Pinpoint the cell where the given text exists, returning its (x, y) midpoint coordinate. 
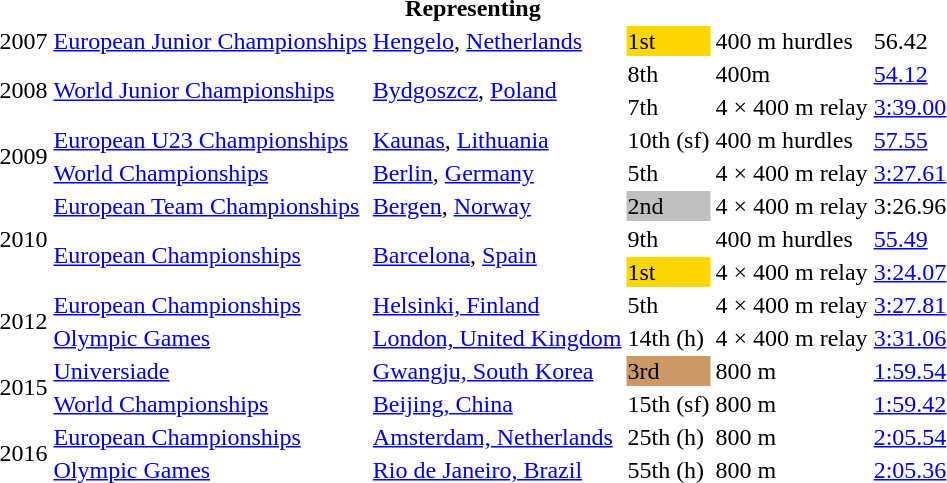
3rd (668, 371)
Beijing, China (497, 404)
Bydgoszcz, Poland (497, 90)
Helsinki, Finland (497, 305)
Bergen, Norway (497, 206)
15th (sf) (668, 404)
7th (668, 107)
World Junior Championships (210, 90)
Gwangju, South Korea (497, 371)
Universiade (210, 371)
European U23 Championships (210, 140)
Hengelo, Netherlands (497, 41)
Kaunas, Lithuania (497, 140)
Olympic Games (210, 338)
Barcelona, Spain (497, 256)
Amsterdam, Netherlands (497, 437)
European Junior Championships (210, 41)
14th (h) (668, 338)
Berlin, Germany (497, 173)
25th (h) (668, 437)
8th (668, 74)
10th (sf) (668, 140)
European Team Championships (210, 206)
9th (668, 239)
2nd (668, 206)
London, United Kingdom (497, 338)
400m (792, 74)
Pinpoint the cell where the given text exists, returning its [X, Y] midpoint coordinate. 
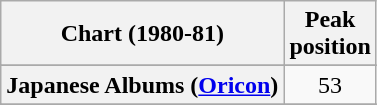
53 [330, 85]
Peakposition [330, 34]
Japanese Albums (Oricon) [142, 85]
Chart (1980-81) [142, 34]
Extract the [X, Y] coordinate from the center of the cell holding the provided text.  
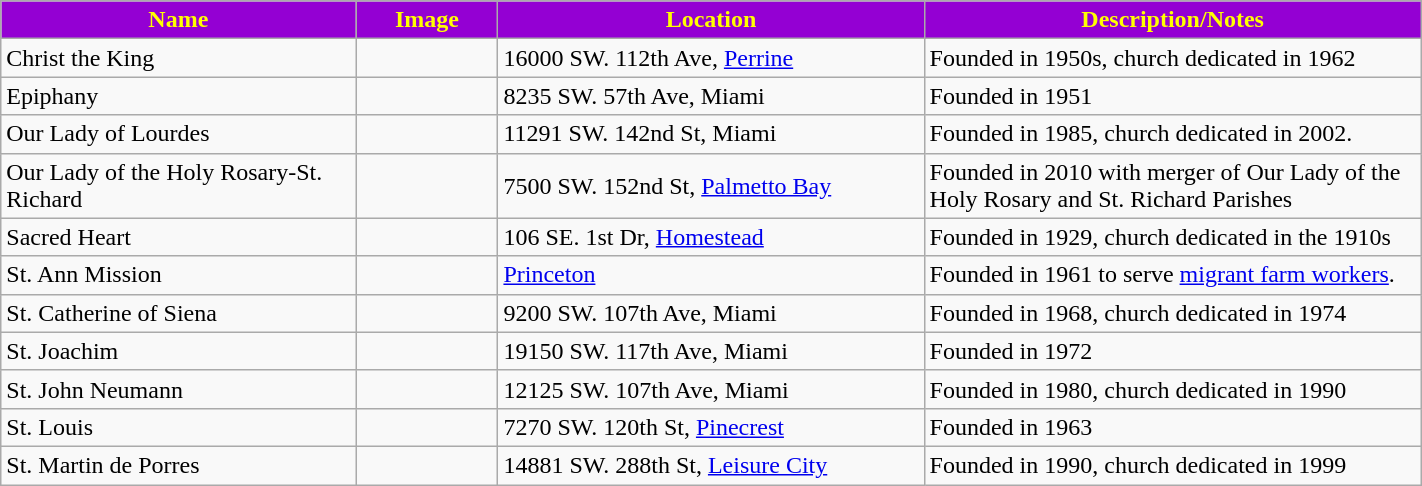
St. Louis [178, 427]
12125 SW. 107th Ave, Miami [711, 389]
Founded in 1985, church dedicated in 2002. [1172, 134]
Our Lady of the Holy Rosary-St. Richard [178, 186]
9200 SW. 107th Ave, Miami [711, 313]
19150 SW. 117th Ave, Miami [711, 351]
Founded in 1968, church dedicated in 1974 [1172, 313]
St. Catherine of Siena [178, 313]
Founded in 1950s, church dedicated in 1962 [1172, 58]
St. Ann Mission [178, 275]
16000 SW. 112th Ave, Perrine [711, 58]
Location [711, 20]
Sacred Heart [178, 237]
11291 SW. 142nd St, Miami [711, 134]
Founded in 1963 [1172, 427]
106 SE. 1st Dr, Homestead [711, 237]
14881 SW. 288th St, Leisure City [711, 465]
Christ the King [178, 58]
Description/Notes [1172, 20]
Founded in 1990, church dedicated in 1999 [1172, 465]
8235 SW. 57th Ave, Miami [711, 96]
7270 SW. 120th St, Pinecrest [711, 427]
St. John Neumann [178, 389]
Founded in 1929, church dedicated in the 1910s [1172, 237]
7500 SW. 152nd St, Palmetto Bay [711, 186]
Princeton [711, 275]
Founded in 1951 [1172, 96]
Founded in 1972 [1172, 351]
St. Martin de Porres [178, 465]
Name [178, 20]
St. Joachim [178, 351]
Image [427, 20]
Epiphany [178, 96]
Founded in 1980, church dedicated in 1990 [1172, 389]
Our Lady of Lourdes [178, 134]
Founded in 2010 with merger of Our Lady of the Holy Rosary and St. Richard Parishes [1172, 186]
Founded in 1961 to serve migrant farm workers. [1172, 275]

****************************************

## WORK TO DO
Copy out the listing above word for word, all of it from start to end, but leave out the picture lines.

## REPLY
Pinpoint the cell where the given text exists, returning its (x, y) midpoint coordinate. 
3rd (668, 371)
Beijing, China (497, 404)
Bydgoszcz, Poland (497, 90)
Helsinki, Finland (497, 305)
Bergen, Norway (497, 206)
15th (sf) (668, 404)
7th (668, 107)
World Junior Championships (210, 90)
Gwangju, South Korea (497, 371)
Universiade (210, 371)
European U23 Championships (210, 140)
Hengelo, Netherlands (497, 41)
Kaunas, Lithuania (497, 140)
Olympic Games (210, 338)
Barcelona, Spain (497, 256)
Amsterdam, Netherlands (497, 437)
European Junior Championships (210, 41)
14th (h) (668, 338)
Berlin, Germany (497, 173)
25th (h) (668, 437)
8th (668, 74)
10th (sf) (668, 140)
European Team Championships (210, 206)
9th (668, 239)
2nd (668, 206)
London, United Kingdom (497, 338)
400m (792, 74)
Pinpoint the cell where the given text exists, returning its [X, Y] midpoint coordinate. 
53 [330, 85]
Peakposition [330, 34]
Japanese Albums (Oricon) [142, 85]
Chart (1980-81) [142, 34]
Extract the [X, Y] coordinate from the center of the cell holding the provided text.  
St. Louis [178, 427]
12125 SW. 107th Ave, Miami [711, 389]
Founded in 1985, church dedicated in 2002. [1172, 134]
Our Lady of the Holy Rosary-St. Richard [178, 186]
9200 SW. 107th Ave, Miami [711, 313]
19150 SW. 117th Ave, Miami [711, 351]
Founded in 1968, church dedicated in 1974 [1172, 313]
St. Catherine of Siena [178, 313]
Founded in 1950s, church dedicated in 1962 [1172, 58]
St. Ann Mission [178, 275]
16000 SW. 112th Ave, Perrine [711, 58]
Location [711, 20]
Sacred Heart [178, 237]
11291 SW. 142nd St, Miami [711, 134]
Founded in 1963 [1172, 427]
106 SE. 1st Dr, Homestead [711, 237]
14881 SW. 288th St, Leisure City [711, 465]
Christ the King [178, 58]
Description/Notes [1172, 20]
Founded in 1990, church dedicated in 1999 [1172, 465]
8235 SW. 57th Ave, Miami [711, 96]
7270 SW. 120th St, Pinecrest [711, 427]
St. John Neumann [178, 389]
Founded in 1929, church dedicated in the 1910s [1172, 237]
7500 SW. 152nd St, Palmetto Bay [711, 186]
Princeton [711, 275]
Founded in 1951 [1172, 96]
Founded in 1972 [1172, 351]
St. Martin de Porres [178, 465]
Name [178, 20]
St. Joachim [178, 351]
Image [427, 20]
Epiphany [178, 96]
Founded in 1980, church dedicated in 1990 [1172, 389]
Our Lady of Lourdes [178, 134]
Founded in 2010 with merger of Our Lady of the Holy Rosary and St. Richard Parishes [1172, 186]
Founded in 1961 to serve migrant farm workers. [1172, 275]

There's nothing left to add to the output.